DIRECTIONS:
All of the lines below need to be copied exactly, apart from the pictures.
Start of INFORMATION PROVIDED
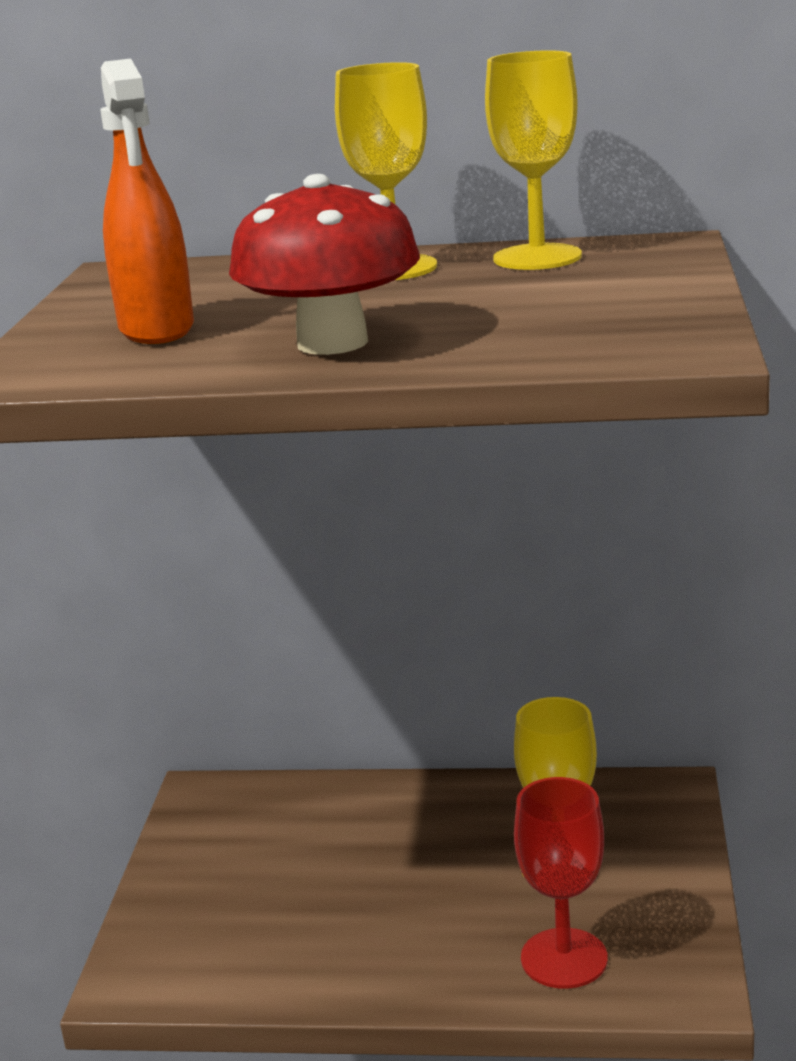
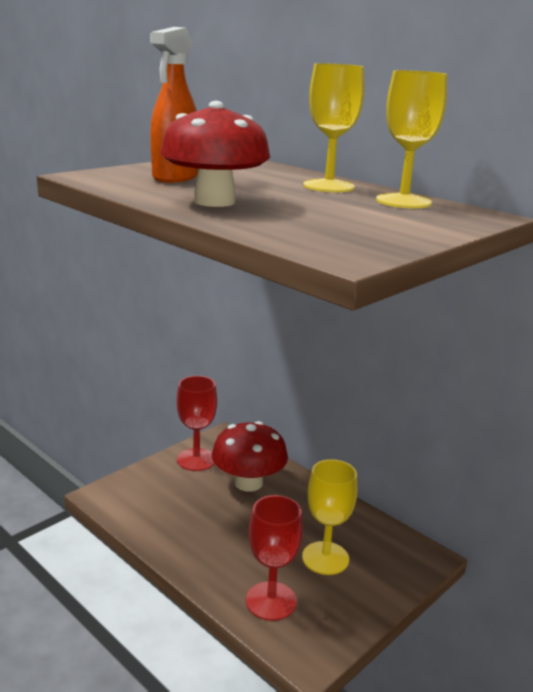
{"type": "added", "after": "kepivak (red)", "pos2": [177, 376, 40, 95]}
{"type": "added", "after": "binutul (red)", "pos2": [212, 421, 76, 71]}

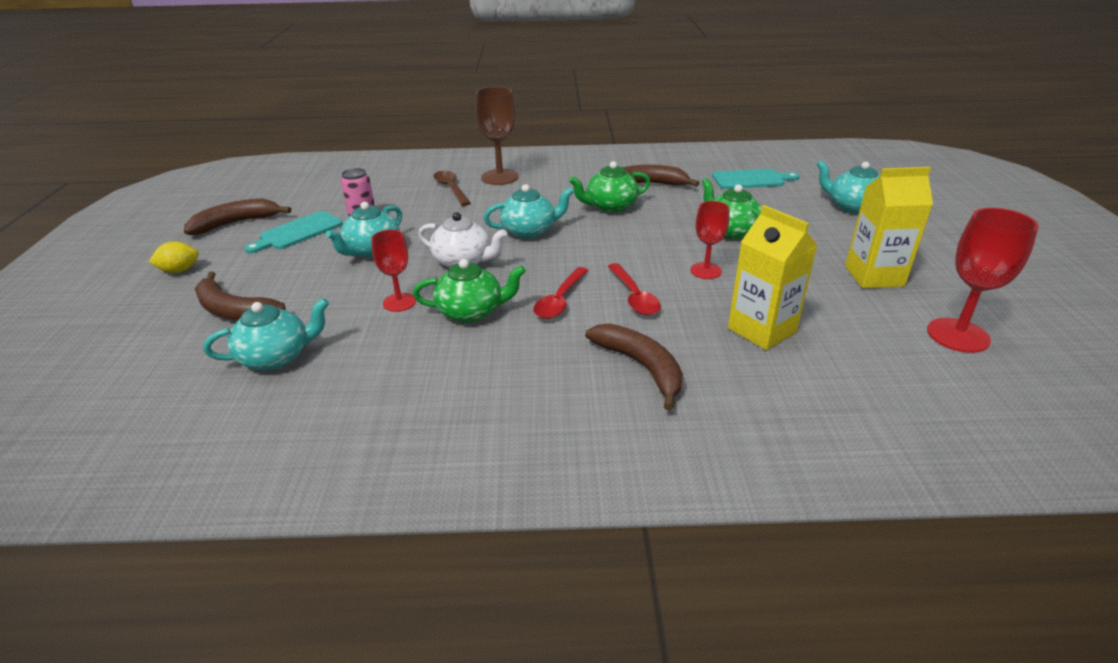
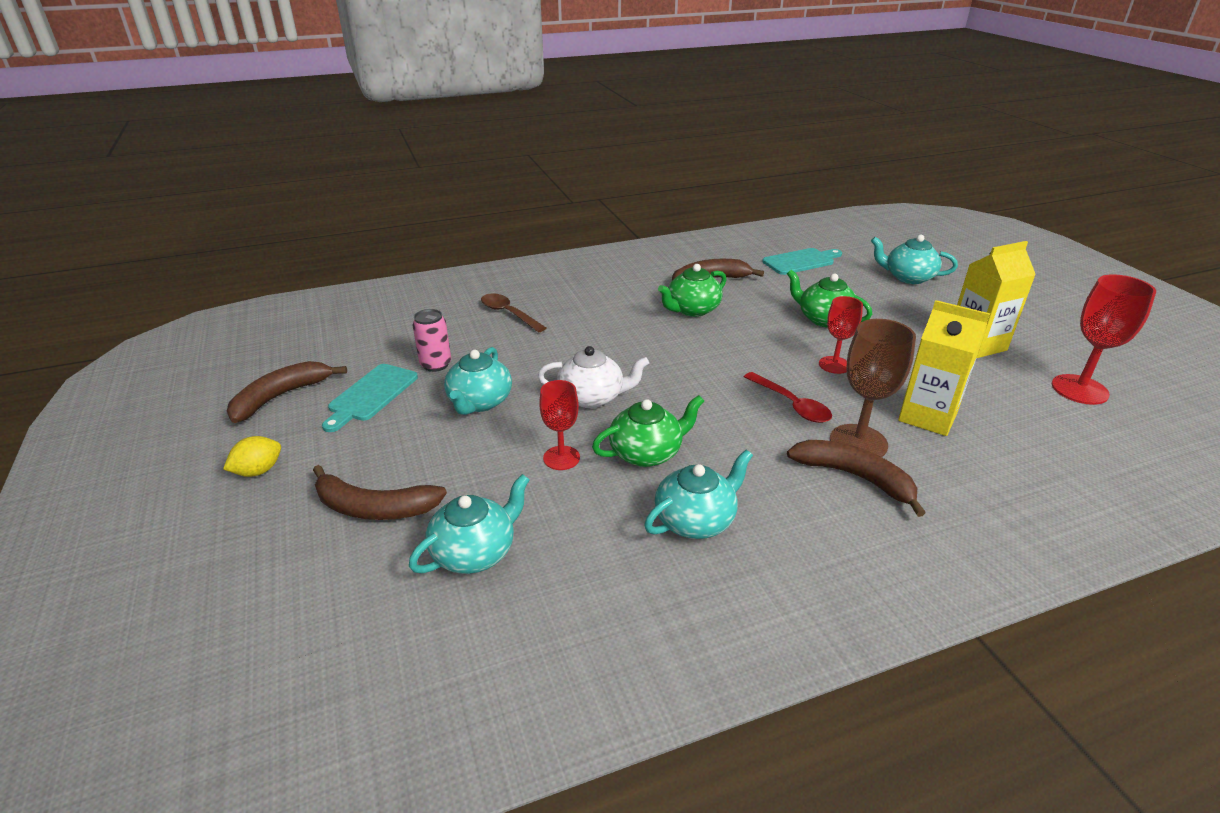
{"type": "moved", "before": "kepivak (brown)", "pos1": [475, 87, 44, 98], "pos2": [830, 319, 86, 138]}
{"type": "moved", "before": "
End of INFORMATION PROVIDED
EXERCISE RESULT:
{"type": "added", "after": "kepivak (red)", "pos2": [177, 376, 40, 95]}
{"type": "added", "after": "binutul (red)", "pos2": [212, 421, 76, 71]}

{"type": "moved", "before": "kepivak (brown)", "pos1": [475, 87, 44, 98], "pos2": [830, 319, 86, 138]}
{"type": "moved", "before": "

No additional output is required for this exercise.